[Dataset entries]
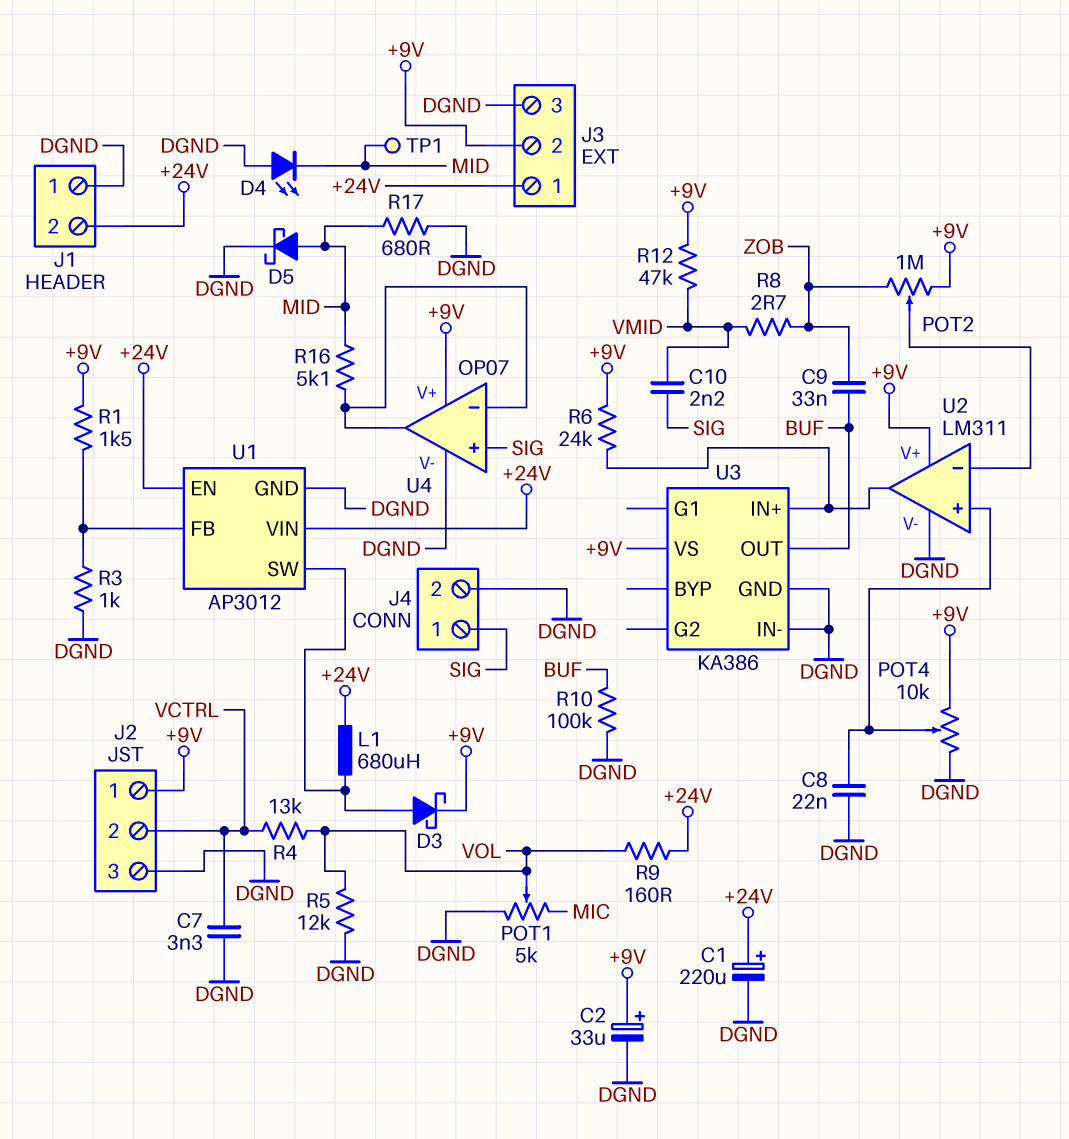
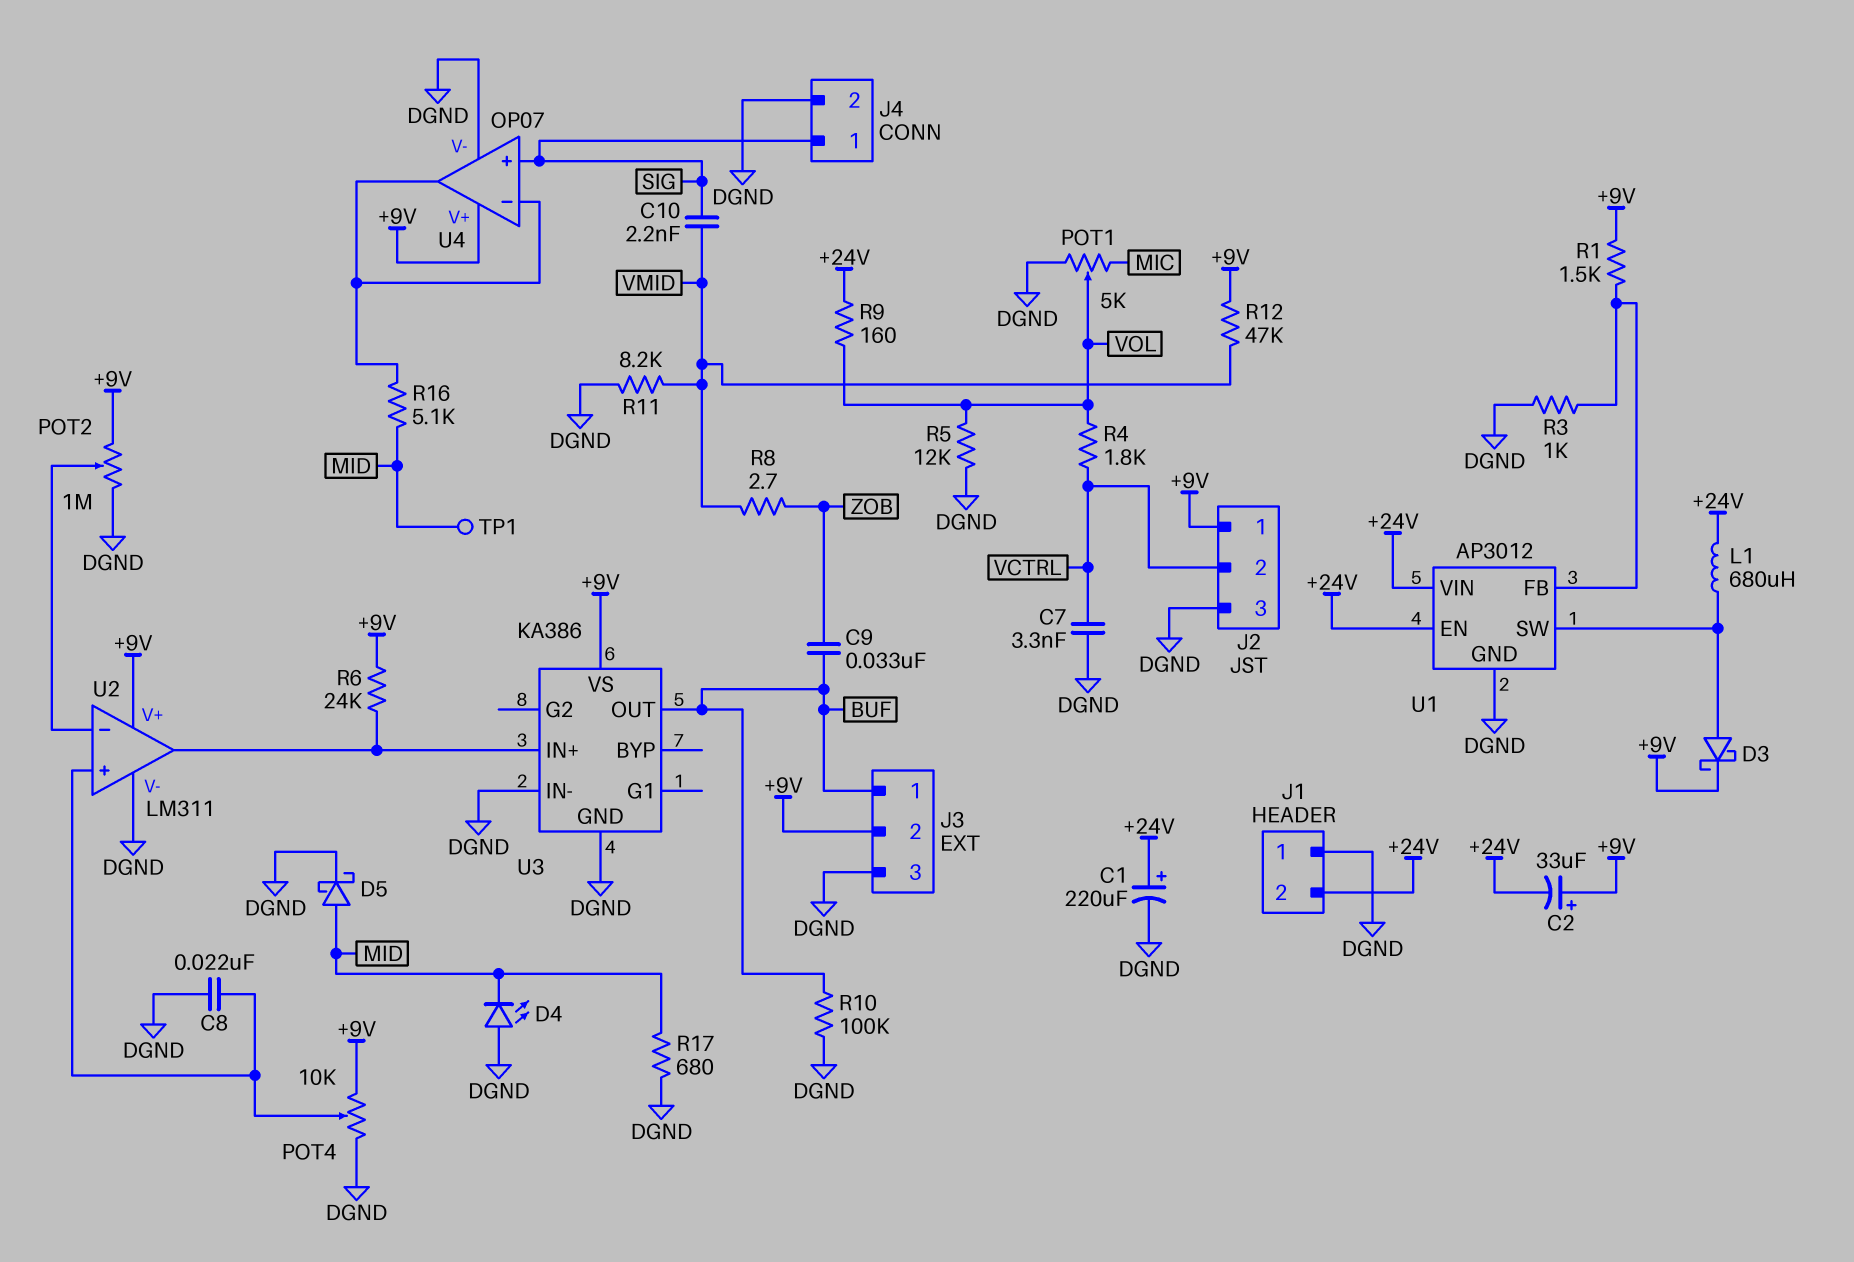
C2: 33uF (plus +9V, minus DGND) -> 33uF (plus +9V, minus +24V)
J3 pin 1: +24V -> BUF
POT2: 1M (+9V, ZOB, wiper U2/in-) -> 1M (+9V, DGND, wiper U2/in-)
R4: 13k (VCTRL, VOL) -> 1.8k (VCTRL, VOL)
R11: none -> 8.2k (DGND, VMID)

▶ **Task to carry out**
Please copy every line from the entries that includes the word "DGND".

▶ **Task solution**
C2: 33uF (plus +9V, minus DGND) -> 33uF (plus +9V, minus +24V)
POT2: 1M (+9V, ZOB, wiper U2/in-) -> 1M (+9V, DGND, wiper U2/in-)
R11: none -> 8.2k (DGND, VMID)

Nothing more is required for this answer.